▼

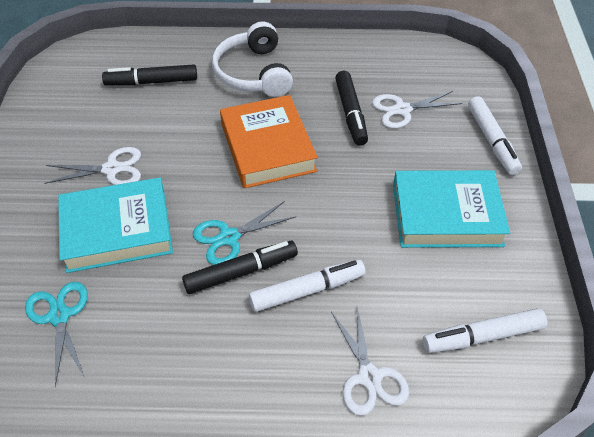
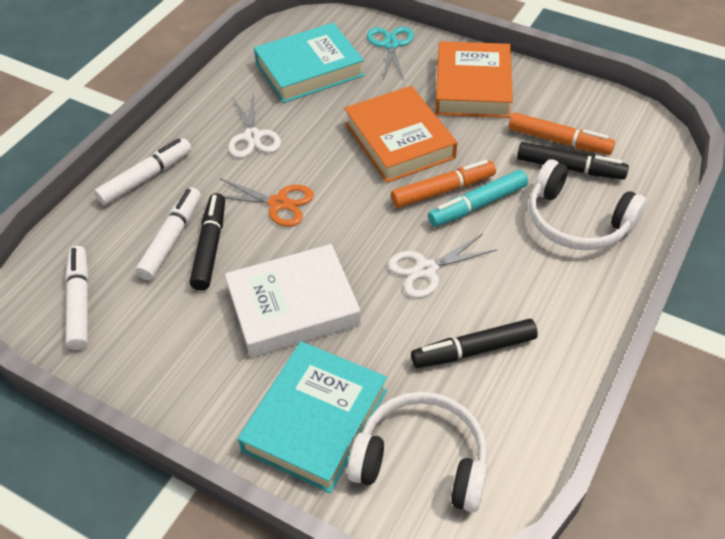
orange book: 1 -> 2
orange marker: 0 -> 2
orange scissors: 0 -> 1
turquoise marker: 0 -> 1
turquoise scissors: 2 -> 1
white book: 0 -> 1
white headphones: 1 -> 2
white scissors: 3 -> 2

▲

What is needed. Lines containing the word "marker" must be found in the data above and copied.

Answer to this task.
orange marker: 0 -> 2
turquoise marker: 0 -> 1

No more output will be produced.